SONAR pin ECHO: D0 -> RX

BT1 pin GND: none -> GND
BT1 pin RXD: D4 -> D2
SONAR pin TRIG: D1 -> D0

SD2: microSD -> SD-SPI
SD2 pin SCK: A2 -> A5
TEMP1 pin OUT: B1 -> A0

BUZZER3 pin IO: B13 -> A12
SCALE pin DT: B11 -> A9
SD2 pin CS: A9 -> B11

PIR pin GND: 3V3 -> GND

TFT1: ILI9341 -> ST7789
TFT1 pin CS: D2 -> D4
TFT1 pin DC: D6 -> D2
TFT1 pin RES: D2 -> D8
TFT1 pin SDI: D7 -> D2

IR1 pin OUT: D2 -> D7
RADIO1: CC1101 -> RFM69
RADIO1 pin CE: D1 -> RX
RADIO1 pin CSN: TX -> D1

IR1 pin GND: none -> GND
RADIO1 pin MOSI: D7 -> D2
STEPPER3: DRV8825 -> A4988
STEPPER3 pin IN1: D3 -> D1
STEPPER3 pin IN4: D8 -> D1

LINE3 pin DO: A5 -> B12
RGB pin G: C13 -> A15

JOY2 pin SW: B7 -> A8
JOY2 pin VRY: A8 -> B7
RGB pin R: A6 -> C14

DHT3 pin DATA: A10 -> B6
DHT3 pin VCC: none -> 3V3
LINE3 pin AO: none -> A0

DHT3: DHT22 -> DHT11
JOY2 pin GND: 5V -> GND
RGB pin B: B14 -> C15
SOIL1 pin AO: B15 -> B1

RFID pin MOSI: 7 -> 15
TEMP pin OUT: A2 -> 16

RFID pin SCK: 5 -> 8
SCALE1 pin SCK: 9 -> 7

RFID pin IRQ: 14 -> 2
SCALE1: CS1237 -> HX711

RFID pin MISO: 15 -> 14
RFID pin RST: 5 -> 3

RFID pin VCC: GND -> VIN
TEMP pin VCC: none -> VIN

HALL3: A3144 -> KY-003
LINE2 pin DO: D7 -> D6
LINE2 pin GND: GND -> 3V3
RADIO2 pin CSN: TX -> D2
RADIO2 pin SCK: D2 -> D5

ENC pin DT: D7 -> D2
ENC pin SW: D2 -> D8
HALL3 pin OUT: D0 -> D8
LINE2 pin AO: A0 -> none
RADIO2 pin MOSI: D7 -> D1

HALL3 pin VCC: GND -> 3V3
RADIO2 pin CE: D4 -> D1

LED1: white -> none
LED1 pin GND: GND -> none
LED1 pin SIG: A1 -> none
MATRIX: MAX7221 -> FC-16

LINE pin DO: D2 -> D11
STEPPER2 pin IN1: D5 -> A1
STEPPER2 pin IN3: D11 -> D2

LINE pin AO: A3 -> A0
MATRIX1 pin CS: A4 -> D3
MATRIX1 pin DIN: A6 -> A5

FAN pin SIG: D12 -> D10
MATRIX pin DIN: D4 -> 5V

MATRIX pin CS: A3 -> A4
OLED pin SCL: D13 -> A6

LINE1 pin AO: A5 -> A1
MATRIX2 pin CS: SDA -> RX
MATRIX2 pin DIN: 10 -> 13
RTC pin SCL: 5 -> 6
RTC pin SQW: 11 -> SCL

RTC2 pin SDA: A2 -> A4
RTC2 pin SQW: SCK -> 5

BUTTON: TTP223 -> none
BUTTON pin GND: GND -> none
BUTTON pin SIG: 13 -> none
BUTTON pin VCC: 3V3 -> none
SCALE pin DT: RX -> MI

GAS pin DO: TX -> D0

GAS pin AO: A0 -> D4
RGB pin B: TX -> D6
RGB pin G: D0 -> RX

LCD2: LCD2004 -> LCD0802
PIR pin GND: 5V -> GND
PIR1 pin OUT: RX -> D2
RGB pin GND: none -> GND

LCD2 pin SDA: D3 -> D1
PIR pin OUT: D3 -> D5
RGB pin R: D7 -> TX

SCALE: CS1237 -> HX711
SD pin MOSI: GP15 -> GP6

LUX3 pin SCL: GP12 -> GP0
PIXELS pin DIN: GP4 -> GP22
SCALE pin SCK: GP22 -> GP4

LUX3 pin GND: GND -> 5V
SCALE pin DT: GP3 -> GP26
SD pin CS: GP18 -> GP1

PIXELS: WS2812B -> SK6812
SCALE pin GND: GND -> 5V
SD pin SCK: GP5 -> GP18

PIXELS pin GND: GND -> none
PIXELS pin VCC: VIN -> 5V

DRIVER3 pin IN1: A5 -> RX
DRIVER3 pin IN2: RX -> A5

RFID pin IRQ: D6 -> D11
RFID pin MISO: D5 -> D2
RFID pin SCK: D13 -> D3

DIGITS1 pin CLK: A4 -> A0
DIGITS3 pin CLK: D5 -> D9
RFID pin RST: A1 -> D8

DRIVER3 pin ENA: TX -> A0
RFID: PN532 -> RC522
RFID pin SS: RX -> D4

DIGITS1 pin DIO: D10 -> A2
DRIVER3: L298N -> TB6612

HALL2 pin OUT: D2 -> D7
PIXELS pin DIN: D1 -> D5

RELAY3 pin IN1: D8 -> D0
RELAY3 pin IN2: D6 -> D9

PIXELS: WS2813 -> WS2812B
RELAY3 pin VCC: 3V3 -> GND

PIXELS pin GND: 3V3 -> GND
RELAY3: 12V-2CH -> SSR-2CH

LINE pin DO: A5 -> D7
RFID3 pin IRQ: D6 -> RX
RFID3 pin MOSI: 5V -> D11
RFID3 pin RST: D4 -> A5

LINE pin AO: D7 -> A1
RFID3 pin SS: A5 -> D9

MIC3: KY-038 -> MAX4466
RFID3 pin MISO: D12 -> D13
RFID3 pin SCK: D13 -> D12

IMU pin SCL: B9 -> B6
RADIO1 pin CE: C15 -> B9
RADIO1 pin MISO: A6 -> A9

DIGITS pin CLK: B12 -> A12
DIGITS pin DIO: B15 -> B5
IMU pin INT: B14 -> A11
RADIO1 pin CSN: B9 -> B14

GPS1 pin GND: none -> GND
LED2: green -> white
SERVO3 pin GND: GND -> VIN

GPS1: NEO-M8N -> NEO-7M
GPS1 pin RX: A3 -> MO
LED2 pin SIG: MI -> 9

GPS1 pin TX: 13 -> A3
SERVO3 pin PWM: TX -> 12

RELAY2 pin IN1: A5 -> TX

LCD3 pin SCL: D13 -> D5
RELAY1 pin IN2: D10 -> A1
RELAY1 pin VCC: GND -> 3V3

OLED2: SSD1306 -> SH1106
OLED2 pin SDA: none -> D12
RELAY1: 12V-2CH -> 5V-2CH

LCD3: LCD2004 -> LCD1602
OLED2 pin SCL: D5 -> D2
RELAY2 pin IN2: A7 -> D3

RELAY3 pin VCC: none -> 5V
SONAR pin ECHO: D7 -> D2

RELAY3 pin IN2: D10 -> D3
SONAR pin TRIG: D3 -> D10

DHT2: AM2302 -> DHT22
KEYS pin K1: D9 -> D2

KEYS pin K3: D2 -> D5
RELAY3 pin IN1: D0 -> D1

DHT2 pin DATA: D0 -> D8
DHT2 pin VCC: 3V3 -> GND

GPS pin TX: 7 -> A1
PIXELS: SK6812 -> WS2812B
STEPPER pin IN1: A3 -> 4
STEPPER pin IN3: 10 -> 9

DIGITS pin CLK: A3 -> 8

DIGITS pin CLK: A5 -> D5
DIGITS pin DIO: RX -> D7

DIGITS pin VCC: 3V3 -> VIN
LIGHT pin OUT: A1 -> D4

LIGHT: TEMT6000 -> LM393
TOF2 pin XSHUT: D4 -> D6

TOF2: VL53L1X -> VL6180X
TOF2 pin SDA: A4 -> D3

=-=-=

**Assignment**:
From the material above, set down exactly the lines starting at the one with "SCALE pin DT: RX -> MI" and ending at the one with "GPS1: NEO-M8N -> NEO-7M", end lines included.

**Output below**:
SCALE pin DT: RX -> MI

GAS pin DO: TX -> D0

GAS pin AO: A0 -> D4
RGB pin B: TX -> D6
RGB pin G: D0 -> RX

LCD2: LCD2004 -> LCD0802
PIR pin GND: 5V -> GND
PIR1 pin OUT: RX -> D2
RGB pin GND: none -> GND

LCD2 pin SDA: D3 -> D1
PIR pin OUT: D3 -> D5
RGB pin R: D7 -> TX

SCALE: CS1237 -> HX711
SD pin MOSI: GP15 -> GP6

LUX3 pin SCL: GP12 -> GP0
PIXELS pin DIN: GP4 -> GP22
SCALE pin SCK: GP22 -> GP4

LUX3 pin GND: GND -> 5V
SCALE pin DT: GP3 -> GP26
SD pin CS: GP18 -> GP1

PIXELS: WS2812B -> SK6812
SCALE pin GND: GND -> 5V
SD pin SCK: GP5 -> GP18

PIXELS pin GND: GND -> none
PIXELS pin VCC: VIN -> 5V

DRIVER3 pin IN1: A5 -> RX
DRIVER3 pin IN2: RX -> A5

RFID pin IRQ: D6 -> D11
RFID pin MISO: D5 -> D2
RFID pin SCK: D13 -> D3

DIGITS1 pin CLK: A4 -> A0
DIGITS3 pin CLK: D5 -> D9
RFID pin RST: A1 -> D8

DRIVER3 pin ENA: TX -> A0
RFID: PN532 -> RC522
RFID pin SS: RX -> D4

DIGITS1 pin DIO: D10 -> A2
DRIVER3: L298N -> TB6612

HALL2 pin OUT: D2 -> D7
PIXELS pin DIN: D1 -> D5

RELAY3 pin IN1: D8 -> D0
RELAY3 pin IN2: D6 -> D9

PIXELS: WS2813 -> WS2812B
RELAY3 pin VCC: 3V3 -> GND

PIXELS pin GND: 3V3 -> GND
RELAY3: 12V-2CH -> SSR-2CH

LINE pin DO: A5 -> D7
RFID3 pin IRQ: D6 -> RX
RFID3 pin MOSI: 5V -> D11
RFID3 pin RST: D4 -> A5

LINE pin AO: D7 -> A1
RFID3 pin SS: A5 -> D9

MIC3: KY-038 -> MAX4466
RFID3 pin MISO: D12 -> D13
RFID3 pin SCK: D13 -> D12

IMU pin SCL: B9 -> B6
RADIO1 pin CE: C15 -> B9
RADIO1 pin MISO: A6 -> A9

DIGITS pin CLK: B12 -> A12
DIGITS pin DIO: B15 -> B5
IMU pin INT: B14 -> A11
RADIO1 pin CSN: B9 -> B14

GPS1 pin GND: none -> GND
LED2: green -> white
SERVO3 pin GND: GND -> VIN

GPS1: NEO-M8N -> NEO-7M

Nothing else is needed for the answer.